## THE TASK
Copy out each of the lines below word for word, keeping every character and the line order unchanged.
::::
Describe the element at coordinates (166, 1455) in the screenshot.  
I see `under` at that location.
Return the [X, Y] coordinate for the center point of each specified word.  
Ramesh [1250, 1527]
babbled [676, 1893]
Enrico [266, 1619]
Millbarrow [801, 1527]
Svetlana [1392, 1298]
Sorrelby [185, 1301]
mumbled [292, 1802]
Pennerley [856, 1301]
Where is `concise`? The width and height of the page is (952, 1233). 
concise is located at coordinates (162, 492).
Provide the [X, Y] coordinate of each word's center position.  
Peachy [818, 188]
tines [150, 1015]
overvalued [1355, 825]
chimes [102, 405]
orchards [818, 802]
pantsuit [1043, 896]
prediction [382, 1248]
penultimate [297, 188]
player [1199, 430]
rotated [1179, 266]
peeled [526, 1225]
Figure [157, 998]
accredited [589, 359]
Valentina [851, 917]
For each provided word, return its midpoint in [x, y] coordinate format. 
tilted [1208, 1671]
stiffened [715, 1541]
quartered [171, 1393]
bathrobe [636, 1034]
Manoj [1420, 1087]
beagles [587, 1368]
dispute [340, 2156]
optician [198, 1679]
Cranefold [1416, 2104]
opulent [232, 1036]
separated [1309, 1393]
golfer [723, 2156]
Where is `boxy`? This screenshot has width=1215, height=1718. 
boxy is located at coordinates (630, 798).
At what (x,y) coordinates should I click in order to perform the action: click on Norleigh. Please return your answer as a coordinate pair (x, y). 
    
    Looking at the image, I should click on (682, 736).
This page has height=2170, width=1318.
::::
## REPLY TO THE TASK
Describe the element at coordinates (166, 1455) in the screenshot.  
I see `under` at that location.
Return the [X, Y] coordinate for the center point of each specified word.  
Ramesh [1250, 1527]
babbled [676, 1893]
Enrico [266, 1619]
Millbarrow [801, 1527]
Svetlana [1392, 1298]
Sorrelby [185, 1301]
mumbled [292, 1802]
Pennerley [856, 1301]
Where is `concise`? The width and height of the page is (952, 1233). 
concise is located at coordinates (162, 492).
Provide the [X, Y] coordinate of each word's center position.  
Peachy [818, 188]
tines [150, 1015]
overvalued [1355, 825]
chimes [102, 405]
orchards [818, 802]
pantsuit [1043, 896]
prediction [382, 1248]
penultimate [297, 188]
player [1199, 430]
rotated [1179, 266]
peeled [526, 1225]
Figure [157, 998]
accredited [589, 359]
Valentina [851, 917]
For each provided word, return its midpoint in [x, y] coordinate format. 
tilted [1208, 1671]
stiffened [715, 1541]
quartered [171, 1393]
bathrobe [636, 1034]
Manoj [1420, 1087]
beagles [587, 1368]
dispute [340, 2156]
optician [198, 1679]
Cranefold [1416, 2104]
opulent [232, 1036]
separated [1309, 1393]
golfer [723, 2156]
Where is `boxy`? This screenshot has width=1215, height=1718. 
boxy is located at coordinates (630, 798).
At what (x,y) coordinates should I click in order to perform the action: click on Norleigh. Please return your answer as a coordinate pair (x, y). 
    
    Looking at the image, I should click on (682, 736).
This page has height=2170, width=1318.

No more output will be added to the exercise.